## EXERCISE BRIEF
Write out exactly, excluding pictures, the lines from the one containing "Console 954: [256,358,508,436]" through the end of the data, both included.

## DATA EXCERPTS
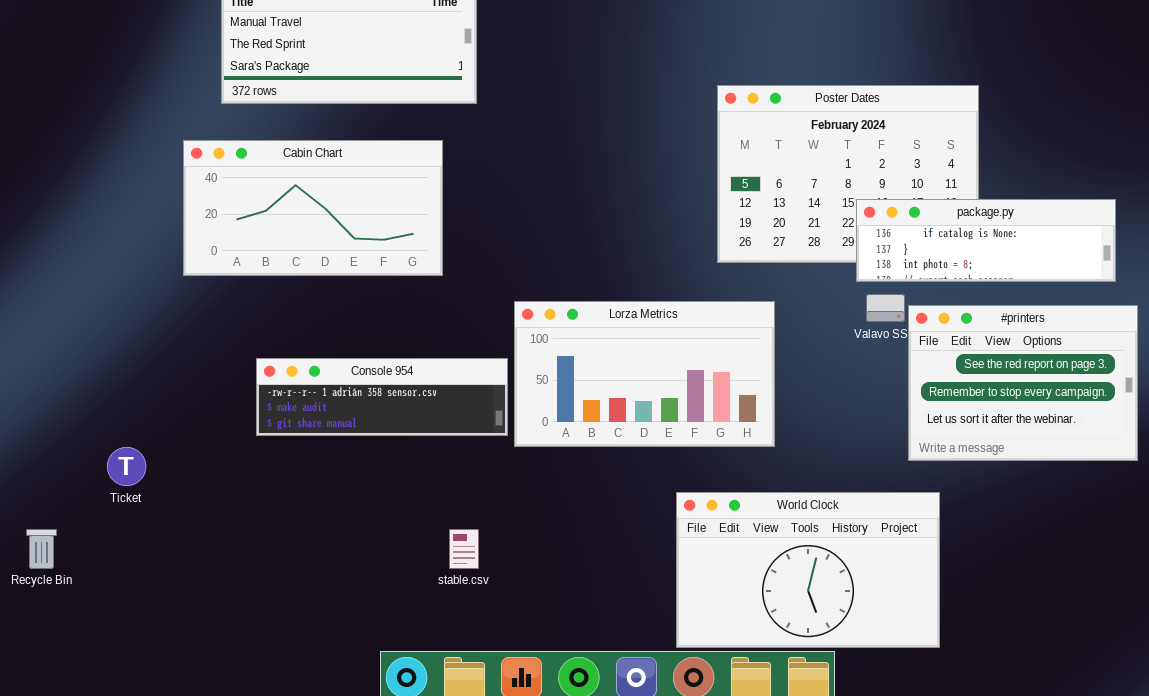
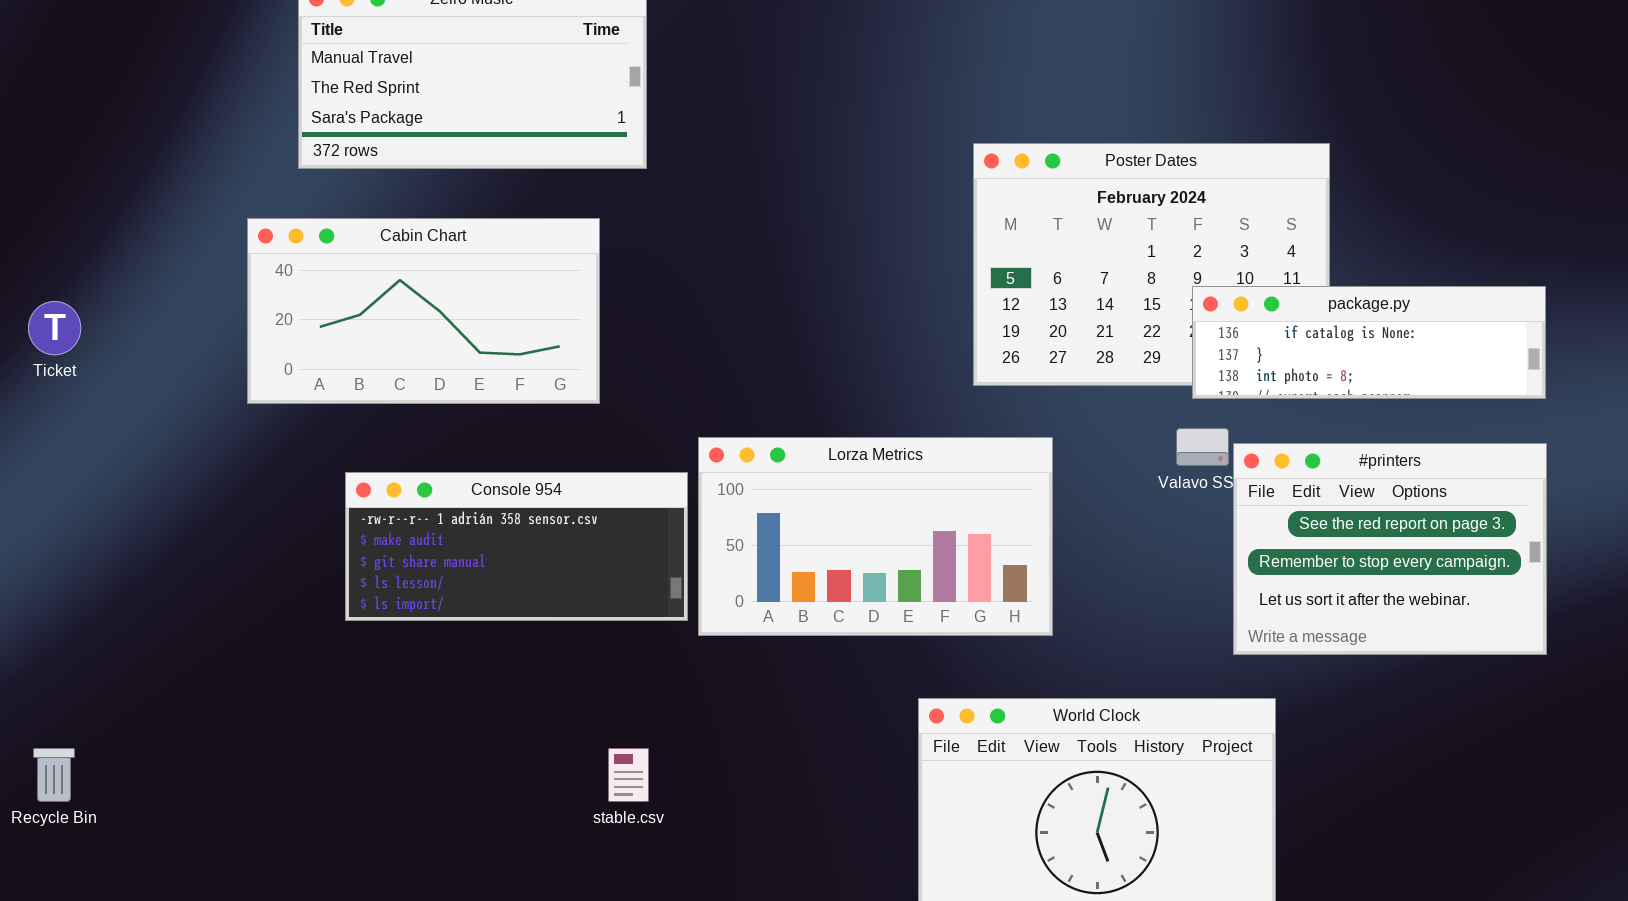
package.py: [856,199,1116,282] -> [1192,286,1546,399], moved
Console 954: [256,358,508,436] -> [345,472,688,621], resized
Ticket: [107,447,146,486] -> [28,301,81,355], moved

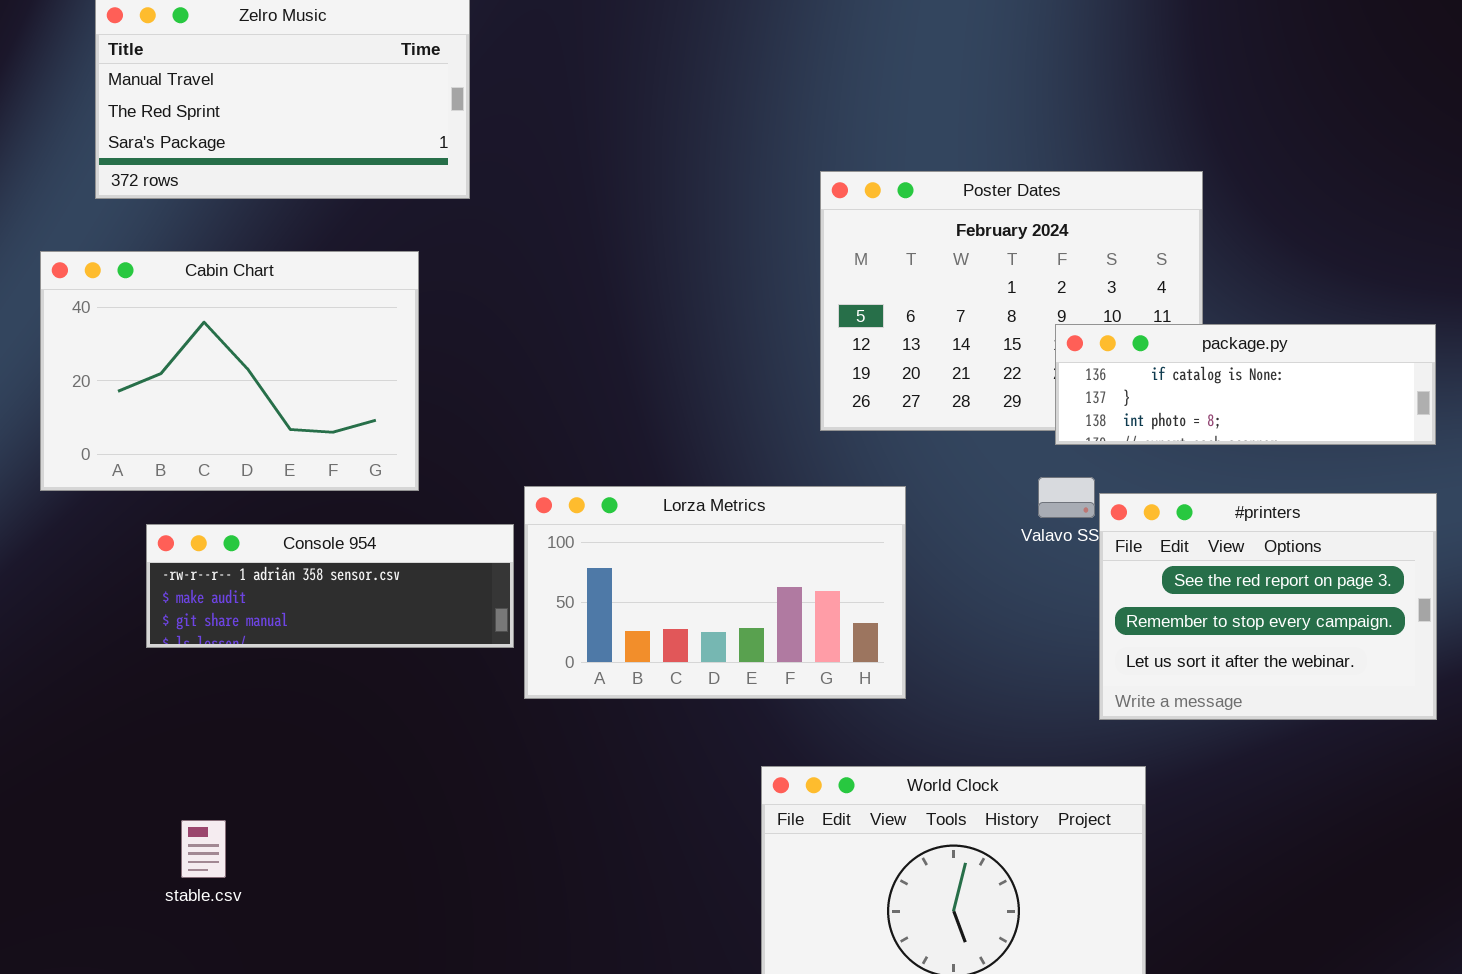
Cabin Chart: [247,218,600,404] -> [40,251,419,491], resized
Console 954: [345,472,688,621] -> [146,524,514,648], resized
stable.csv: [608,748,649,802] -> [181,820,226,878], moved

## SOLUTION TO THE PROBLEM
Console 954: [256,358,508,436] -> [345,472,688,621], resized
Ticket: [107,447,146,486] -> [28,301,81,355], moved

Cabin Chart: [247,218,600,404] -> [40,251,419,491], resized
Console 954: [345,472,688,621] -> [146,524,514,648], resized
stable.csv: [608,748,649,802] -> [181,820,226,878], moved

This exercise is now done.